--- Supplied information ---

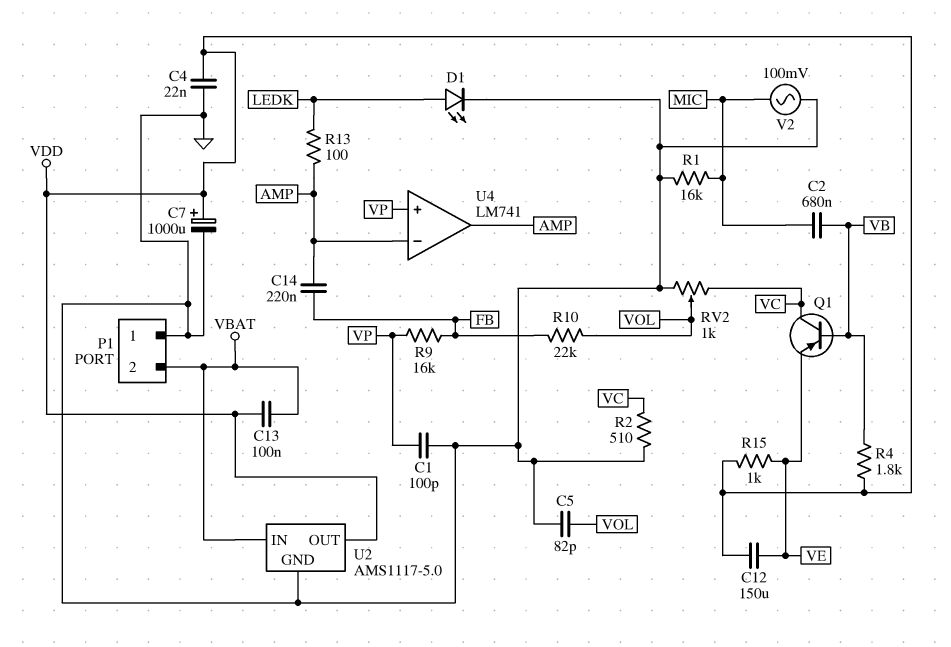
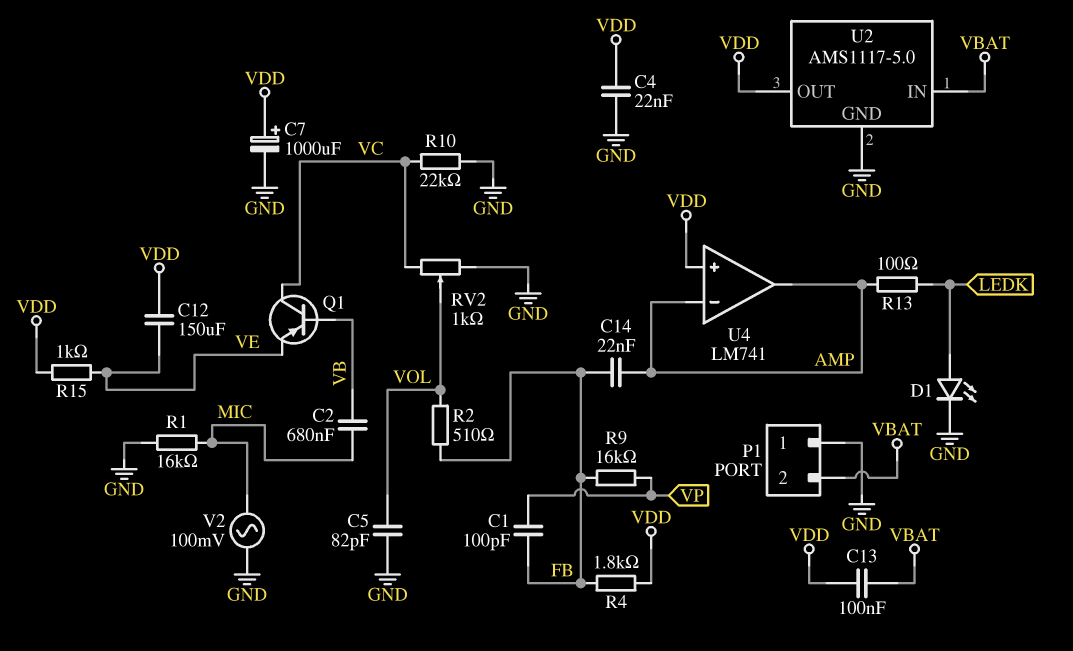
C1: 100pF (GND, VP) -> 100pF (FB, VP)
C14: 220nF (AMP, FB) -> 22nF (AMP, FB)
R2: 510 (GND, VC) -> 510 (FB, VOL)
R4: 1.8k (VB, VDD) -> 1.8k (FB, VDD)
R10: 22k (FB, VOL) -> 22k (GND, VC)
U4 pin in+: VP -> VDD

---

* _Activity_
Each record must appear again exactly as written above, without its pictures.

* _Answer space_
C1: 100pF (GND, VP) -> 100pF (FB, VP)
C14: 220nF (AMP, FB) -> 22nF (AMP, FB)
R2: 510 (GND, VC) -> 510 (FB, VOL)
R4: 1.8k (VB, VDD) -> 1.8k (FB, VDD)
R10: 22k (FB, VOL) -> 22k (GND, VC)
U4 pin in+: VP -> VDD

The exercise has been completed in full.